§ **What to work on**: Set out exactly, line by line, the stretch of data below that begins at the line containing "U10 pin BYP: U4/IN+ -> none" and ends at the line containing "R2: 5.6k (GND, IC1/IN+)", with both ends kept.

§ **Exercise data**:
┄┄┄┄┄┄

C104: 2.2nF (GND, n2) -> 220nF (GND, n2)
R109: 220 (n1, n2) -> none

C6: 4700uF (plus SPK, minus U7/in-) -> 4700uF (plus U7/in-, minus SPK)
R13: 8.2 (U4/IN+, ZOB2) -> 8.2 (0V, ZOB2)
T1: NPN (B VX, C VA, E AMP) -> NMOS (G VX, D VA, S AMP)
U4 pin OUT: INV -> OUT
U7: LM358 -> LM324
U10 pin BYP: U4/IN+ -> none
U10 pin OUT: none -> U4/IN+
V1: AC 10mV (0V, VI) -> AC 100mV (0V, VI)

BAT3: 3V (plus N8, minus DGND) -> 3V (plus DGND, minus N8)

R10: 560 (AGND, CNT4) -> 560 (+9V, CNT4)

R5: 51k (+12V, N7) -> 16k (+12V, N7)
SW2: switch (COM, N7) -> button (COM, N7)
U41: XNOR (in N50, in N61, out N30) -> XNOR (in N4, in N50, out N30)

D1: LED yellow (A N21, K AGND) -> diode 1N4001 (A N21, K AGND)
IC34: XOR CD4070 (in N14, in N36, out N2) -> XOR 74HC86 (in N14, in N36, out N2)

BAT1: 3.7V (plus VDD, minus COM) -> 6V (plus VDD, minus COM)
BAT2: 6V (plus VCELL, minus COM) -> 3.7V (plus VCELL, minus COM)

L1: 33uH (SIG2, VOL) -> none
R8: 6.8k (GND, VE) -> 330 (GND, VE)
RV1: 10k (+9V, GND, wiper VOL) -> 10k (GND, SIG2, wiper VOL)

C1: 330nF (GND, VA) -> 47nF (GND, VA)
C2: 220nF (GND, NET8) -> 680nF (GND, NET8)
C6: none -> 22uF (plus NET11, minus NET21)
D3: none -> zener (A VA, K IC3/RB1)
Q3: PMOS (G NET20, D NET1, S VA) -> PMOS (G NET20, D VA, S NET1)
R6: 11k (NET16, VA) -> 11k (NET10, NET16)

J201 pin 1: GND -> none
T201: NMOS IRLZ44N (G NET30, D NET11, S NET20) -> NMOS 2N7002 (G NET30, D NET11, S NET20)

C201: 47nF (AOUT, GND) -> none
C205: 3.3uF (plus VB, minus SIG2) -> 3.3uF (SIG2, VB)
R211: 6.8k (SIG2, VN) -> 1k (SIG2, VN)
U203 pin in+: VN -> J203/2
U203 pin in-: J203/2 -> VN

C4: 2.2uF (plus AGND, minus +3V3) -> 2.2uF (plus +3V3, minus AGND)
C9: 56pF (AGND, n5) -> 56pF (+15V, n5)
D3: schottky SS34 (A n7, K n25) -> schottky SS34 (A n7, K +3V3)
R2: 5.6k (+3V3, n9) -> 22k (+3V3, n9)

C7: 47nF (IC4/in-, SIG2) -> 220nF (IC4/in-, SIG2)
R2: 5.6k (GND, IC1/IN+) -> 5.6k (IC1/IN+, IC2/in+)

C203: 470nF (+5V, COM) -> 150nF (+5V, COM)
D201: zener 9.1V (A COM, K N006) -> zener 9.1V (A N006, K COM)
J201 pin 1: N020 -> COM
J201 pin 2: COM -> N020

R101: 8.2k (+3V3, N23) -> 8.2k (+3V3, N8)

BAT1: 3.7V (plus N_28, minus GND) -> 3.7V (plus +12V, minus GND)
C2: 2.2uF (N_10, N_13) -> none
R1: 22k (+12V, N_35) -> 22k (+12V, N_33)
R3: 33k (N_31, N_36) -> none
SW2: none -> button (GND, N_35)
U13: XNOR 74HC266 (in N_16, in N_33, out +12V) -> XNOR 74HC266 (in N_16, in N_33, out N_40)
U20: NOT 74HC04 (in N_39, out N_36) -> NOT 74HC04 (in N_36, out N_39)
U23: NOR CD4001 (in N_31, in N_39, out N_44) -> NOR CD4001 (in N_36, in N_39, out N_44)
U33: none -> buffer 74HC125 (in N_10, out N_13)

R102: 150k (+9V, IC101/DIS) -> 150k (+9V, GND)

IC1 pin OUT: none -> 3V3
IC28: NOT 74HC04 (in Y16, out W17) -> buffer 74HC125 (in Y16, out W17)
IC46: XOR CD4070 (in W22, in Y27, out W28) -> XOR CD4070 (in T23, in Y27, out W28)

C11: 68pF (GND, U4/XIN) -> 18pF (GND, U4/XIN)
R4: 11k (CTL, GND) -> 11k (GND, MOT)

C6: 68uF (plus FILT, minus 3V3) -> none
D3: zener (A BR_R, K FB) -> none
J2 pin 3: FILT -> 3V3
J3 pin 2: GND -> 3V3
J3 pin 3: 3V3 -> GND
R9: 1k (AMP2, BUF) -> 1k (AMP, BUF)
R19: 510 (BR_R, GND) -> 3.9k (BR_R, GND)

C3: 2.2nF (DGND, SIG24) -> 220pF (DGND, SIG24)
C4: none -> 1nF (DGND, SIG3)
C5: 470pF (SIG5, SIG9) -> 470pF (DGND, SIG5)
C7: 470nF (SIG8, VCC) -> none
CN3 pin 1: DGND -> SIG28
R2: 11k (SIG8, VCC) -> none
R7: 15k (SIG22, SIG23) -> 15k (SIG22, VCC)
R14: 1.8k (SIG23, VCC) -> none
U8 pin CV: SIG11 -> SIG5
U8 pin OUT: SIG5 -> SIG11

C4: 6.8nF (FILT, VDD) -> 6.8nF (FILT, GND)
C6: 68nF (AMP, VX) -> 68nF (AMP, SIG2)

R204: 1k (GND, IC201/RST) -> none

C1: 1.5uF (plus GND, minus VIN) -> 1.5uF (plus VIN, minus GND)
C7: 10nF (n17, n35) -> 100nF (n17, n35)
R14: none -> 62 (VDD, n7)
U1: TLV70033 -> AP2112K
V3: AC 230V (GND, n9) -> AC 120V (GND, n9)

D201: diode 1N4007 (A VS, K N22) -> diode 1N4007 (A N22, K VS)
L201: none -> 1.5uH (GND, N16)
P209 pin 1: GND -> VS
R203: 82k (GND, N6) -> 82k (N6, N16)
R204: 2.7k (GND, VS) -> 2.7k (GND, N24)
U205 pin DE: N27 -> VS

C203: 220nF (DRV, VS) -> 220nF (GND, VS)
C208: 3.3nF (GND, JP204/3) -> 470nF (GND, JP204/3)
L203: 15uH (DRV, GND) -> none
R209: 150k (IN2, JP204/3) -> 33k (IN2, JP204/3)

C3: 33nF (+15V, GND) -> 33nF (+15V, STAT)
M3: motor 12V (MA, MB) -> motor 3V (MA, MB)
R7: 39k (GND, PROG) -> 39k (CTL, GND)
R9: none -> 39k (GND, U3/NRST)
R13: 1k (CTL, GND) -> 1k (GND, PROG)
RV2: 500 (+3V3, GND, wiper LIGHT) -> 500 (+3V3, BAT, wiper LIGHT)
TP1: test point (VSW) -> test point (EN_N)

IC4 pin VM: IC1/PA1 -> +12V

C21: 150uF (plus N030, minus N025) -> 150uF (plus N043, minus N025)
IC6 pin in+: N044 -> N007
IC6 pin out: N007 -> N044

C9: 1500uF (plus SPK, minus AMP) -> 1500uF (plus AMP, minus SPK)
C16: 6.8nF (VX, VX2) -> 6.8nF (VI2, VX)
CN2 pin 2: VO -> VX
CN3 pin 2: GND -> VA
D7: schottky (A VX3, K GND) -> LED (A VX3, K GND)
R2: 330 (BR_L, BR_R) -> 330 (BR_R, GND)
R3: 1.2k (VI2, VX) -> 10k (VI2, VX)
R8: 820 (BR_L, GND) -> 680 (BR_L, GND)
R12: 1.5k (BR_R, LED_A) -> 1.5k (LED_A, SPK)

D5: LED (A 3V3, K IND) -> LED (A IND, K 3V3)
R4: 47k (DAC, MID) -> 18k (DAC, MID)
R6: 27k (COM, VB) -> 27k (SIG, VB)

┄┄┄┄┄┄

§ **Response to this exercise**:
U10 pin BYP: U4/IN+ -> none
U10 pin OUT: none -> U4/IN+
V1: AC 10mV (0V, VI) -> AC 100mV (0V, VI)

BAT3: 3V (plus N8, minus DGND) -> 3V (plus DGND, minus N8)

R10: 560 (AGND, CNT4) -> 560 (+9V, CNT4)

R5: 51k (+12V, N7) -> 16k (+12V, N7)
SW2: switch (COM, N7) -> button (COM, N7)
U41: XNOR (in N50, in N61, out N30) -> XNOR (in N4, in N50, out N30)

D1: LED yellow (A N21, K AGND) -> diode 1N4001 (A N21, K AGND)
IC34: XOR CD4070 (in N14, in N36, out N2) -> XOR 74HC86 (in N14, in N36, out N2)

BAT1: 3.7V (plus VDD, minus COM) -> 6V (plus VDD, minus COM)
BAT2: 6V (plus VCELL, minus COM) -> 3.7V (plus VCELL, minus COM)

L1: 33uH (SIG2, VOL) -> none
R8: 6.8k (GND, VE) -> 330 (GND, VE)
RV1: 10k (+9V, GND, wiper VOL) -> 10k (GND, SIG2, wiper VOL)

C1: 330nF (GND, VA) -> 47nF (GND, VA)
C2: 220nF (GND, NET8) -> 680nF (GND, NET8)
C6: none -> 22uF (plus NET11, minus NET21)
D3: none -> zener (A VA, K IC3/RB1)
Q3: PMOS (G NET20, D NET1, S VA) -> PMOS (G NET20, D VA, S NET1)
R6: 11k (NET16, VA) -> 11k (NET10, NET16)

J201 pin 1: GND -> none
T201: NMOS IRLZ44N (G NET30, D NET11, S NET20) -> NMOS 2N7002 (G NET30, D NET11, S NET20)

C201: 47nF (AOUT, GND) -> none
C205: 3.3uF (plus VB, minus SIG2) -> 3.3uF (SIG2, VB)
R211: 6.8k (SIG2, VN) -> 1k (SIG2, VN)
U203 pin in+: VN -> J203/2
U203 pin in-: J203/2 -> VN

C4: 2.2uF (plus AGND, minus +3V3) -> 2.2uF (plus +3V3, minus AGND)
C9: 56pF (AGND, n5) -> 56pF (+15V, n5)
D3: schottky SS34 (A n7, K n25) -> schottky SS34 (A n7, K +3V3)
R2: 5.6k (+3V3, n9) -> 22k (+3V3, n9)

C7: 47nF (IC4/in-, SIG2) -> 220nF (IC4/in-, SIG2)
R2: 5.6k (GND, IC1/IN+) -> 5.6k (IC1/IN+, IC2/in+)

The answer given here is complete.